> _Task goal_
Exactly the lines from the start of the data through the line containing "white spoon: 3 -> 2" should be output, with both ends kept and nothing added.

> _Provided information_
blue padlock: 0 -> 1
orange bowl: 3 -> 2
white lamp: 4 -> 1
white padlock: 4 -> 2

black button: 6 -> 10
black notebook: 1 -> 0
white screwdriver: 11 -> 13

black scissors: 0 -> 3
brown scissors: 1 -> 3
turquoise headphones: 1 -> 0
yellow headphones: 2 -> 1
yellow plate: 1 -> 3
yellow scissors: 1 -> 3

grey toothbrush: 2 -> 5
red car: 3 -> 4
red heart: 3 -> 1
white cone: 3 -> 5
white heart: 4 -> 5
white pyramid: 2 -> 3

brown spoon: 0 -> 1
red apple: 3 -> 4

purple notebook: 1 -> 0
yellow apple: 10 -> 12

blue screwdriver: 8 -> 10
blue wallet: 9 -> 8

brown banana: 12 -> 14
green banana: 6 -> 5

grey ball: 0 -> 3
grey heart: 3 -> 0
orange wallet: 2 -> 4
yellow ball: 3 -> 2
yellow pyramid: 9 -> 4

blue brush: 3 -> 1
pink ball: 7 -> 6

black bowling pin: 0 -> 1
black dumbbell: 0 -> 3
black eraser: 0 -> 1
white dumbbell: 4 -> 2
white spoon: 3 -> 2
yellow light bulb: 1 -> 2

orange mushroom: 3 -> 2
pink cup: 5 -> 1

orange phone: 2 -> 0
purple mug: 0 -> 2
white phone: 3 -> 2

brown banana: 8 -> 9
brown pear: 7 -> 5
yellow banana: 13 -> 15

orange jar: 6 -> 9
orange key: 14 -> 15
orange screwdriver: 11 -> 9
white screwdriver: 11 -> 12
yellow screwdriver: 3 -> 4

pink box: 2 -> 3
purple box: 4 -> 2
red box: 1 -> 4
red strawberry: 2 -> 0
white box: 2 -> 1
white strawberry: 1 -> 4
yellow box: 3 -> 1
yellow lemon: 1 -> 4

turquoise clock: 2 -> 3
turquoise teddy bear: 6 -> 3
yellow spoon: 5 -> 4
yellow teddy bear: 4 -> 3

> _Exercise answer_
blue padlock: 0 -> 1
orange bowl: 3 -> 2
white lamp: 4 -> 1
white padlock: 4 -> 2

black button: 6 -> 10
black notebook: 1 -> 0
white screwdriver: 11 -> 13

black scissors: 0 -> 3
brown scissors: 1 -> 3
turquoise headphones: 1 -> 0
yellow headphones: 2 -> 1
yellow plate: 1 -> 3
yellow scissors: 1 -> 3

grey toothbrush: 2 -> 5
red car: 3 -> 4
red heart: 3 -> 1
white cone: 3 -> 5
white heart: 4 -> 5
white pyramid: 2 -> 3

brown spoon: 0 -> 1
red apple: 3 -> 4

purple notebook: 1 -> 0
yellow apple: 10 -> 12

blue screwdriver: 8 -> 10
blue wallet: 9 -> 8

brown banana: 12 -> 14
green banana: 6 -> 5

grey ball: 0 -> 3
grey heart: 3 -> 0
orange wallet: 2 -> 4
yellow ball: 3 -> 2
yellow pyramid: 9 -> 4

blue brush: 3 -> 1
pink ball: 7 -> 6

black bowling pin: 0 -> 1
black dumbbell: 0 -> 3
black eraser: 0 -> 1
white dumbbell: 4 -> 2
white spoon: 3 -> 2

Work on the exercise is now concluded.